• Task item
Write out exactly the lines from the one containing "blue boat [462,19,521,142]" through the last line of the records below, both included, and leave out any pictures.

- Opening Delimiter -

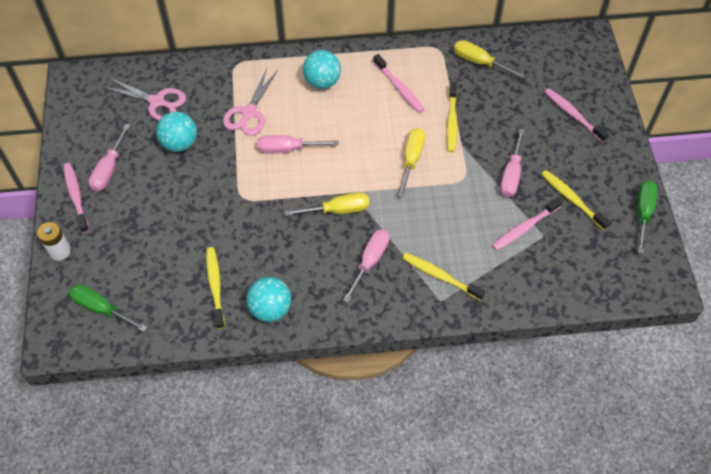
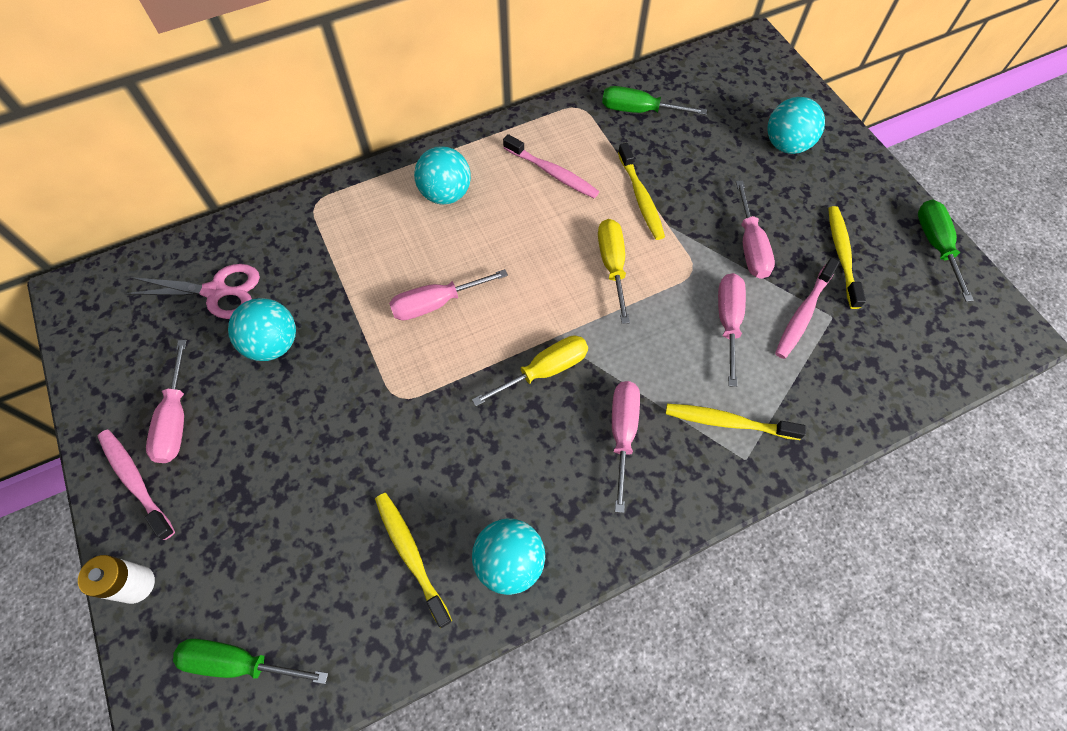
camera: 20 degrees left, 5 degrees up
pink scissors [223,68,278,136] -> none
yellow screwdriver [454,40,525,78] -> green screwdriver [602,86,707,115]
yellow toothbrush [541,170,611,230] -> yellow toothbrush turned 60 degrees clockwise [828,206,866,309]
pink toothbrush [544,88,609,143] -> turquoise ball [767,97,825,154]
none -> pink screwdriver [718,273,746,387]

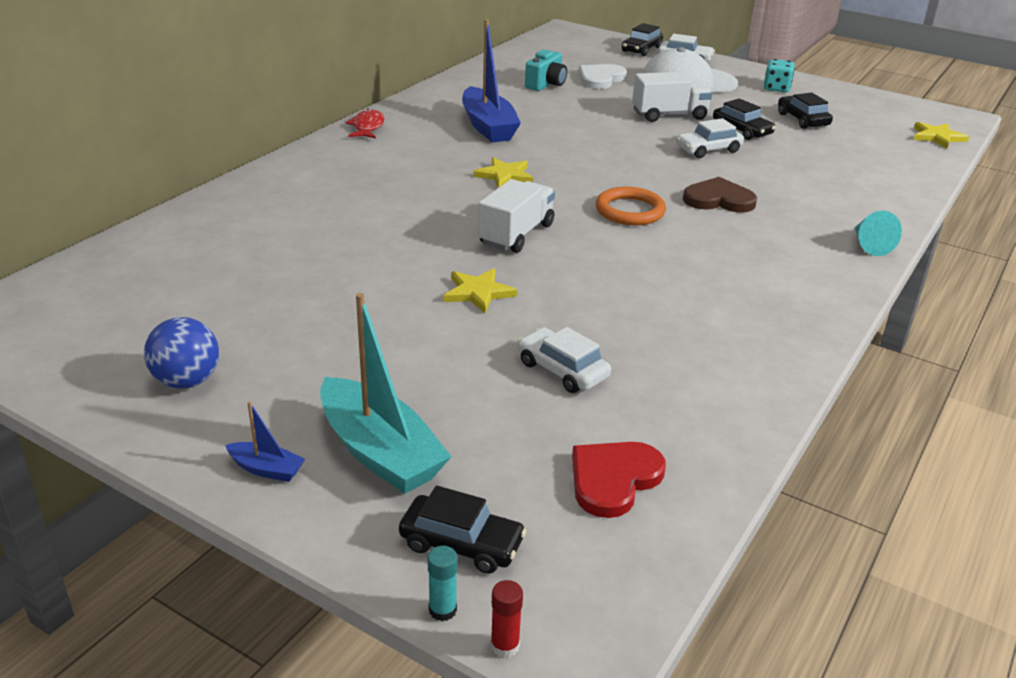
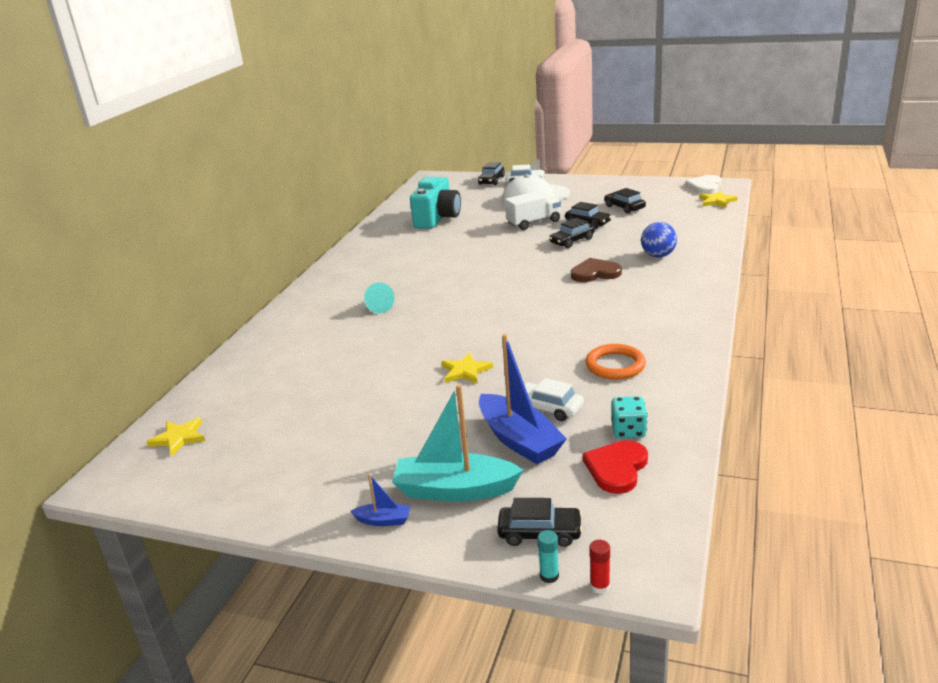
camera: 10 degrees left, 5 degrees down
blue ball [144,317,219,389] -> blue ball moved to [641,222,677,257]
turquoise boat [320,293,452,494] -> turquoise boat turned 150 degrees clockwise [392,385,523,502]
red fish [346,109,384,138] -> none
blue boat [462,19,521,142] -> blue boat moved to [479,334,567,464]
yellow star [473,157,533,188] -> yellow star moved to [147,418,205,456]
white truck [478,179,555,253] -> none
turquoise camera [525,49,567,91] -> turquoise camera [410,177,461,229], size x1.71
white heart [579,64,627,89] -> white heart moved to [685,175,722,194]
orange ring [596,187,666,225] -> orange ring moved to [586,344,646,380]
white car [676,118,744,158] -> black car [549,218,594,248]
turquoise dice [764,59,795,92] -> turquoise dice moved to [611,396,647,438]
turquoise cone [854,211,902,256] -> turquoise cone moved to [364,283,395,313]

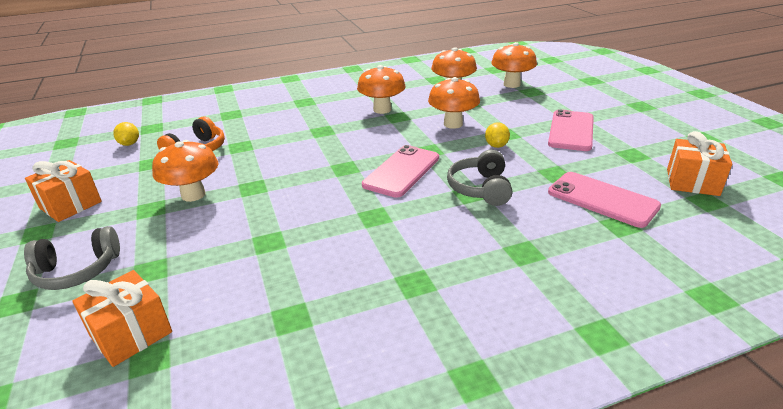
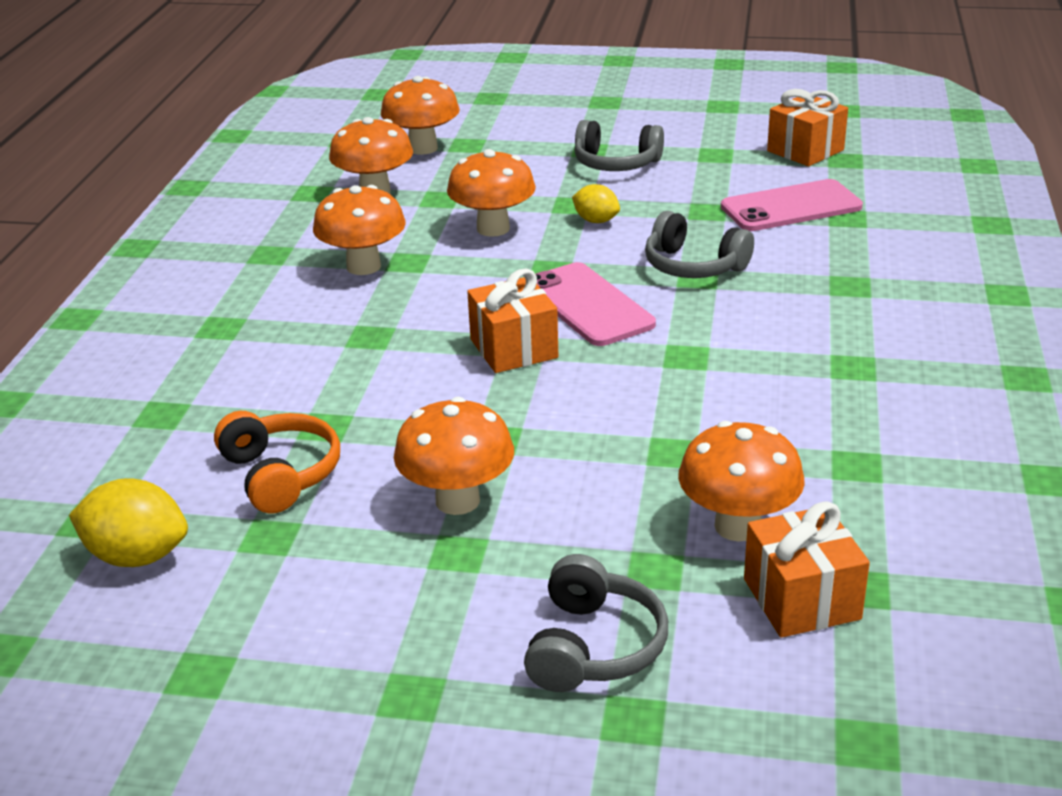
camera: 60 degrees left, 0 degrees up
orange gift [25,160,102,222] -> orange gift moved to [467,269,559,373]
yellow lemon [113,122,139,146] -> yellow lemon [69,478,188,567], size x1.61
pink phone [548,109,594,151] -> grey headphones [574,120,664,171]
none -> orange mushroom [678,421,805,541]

- Closing Delimiter -

• Answer
blue boat [462,19,521,142] -> blue boat moved to [479,334,567,464]
yellow star [473,157,533,188] -> yellow star moved to [147,418,205,456]
white truck [478,179,555,253] -> none
turquoise camera [525,49,567,91] -> turquoise camera [410,177,461,229], size x1.71
white heart [579,64,627,89] -> white heart moved to [685,175,722,194]
orange ring [596,187,666,225] -> orange ring moved to [586,344,646,380]
white car [676,118,744,158] -> black car [549,218,594,248]
turquoise dice [764,59,795,92] -> turquoise dice moved to [611,396,647,438]
turquoise cone [854,211,902,256] -> turquoise cone moved to [364,283,395,313]

camera: 60 degrees left, 0 degrees up
orange gift [25,160,102,222] -> orange gift moved to [467,269,559,373]
yellow lemon [113,122,139,146] -> yellow lemon [69,478,188,567], size x1.61
pink phone [548,109,594,151] -> grey headphones [574,120,664,171]
none -> orange mushroom [678,421,805,541]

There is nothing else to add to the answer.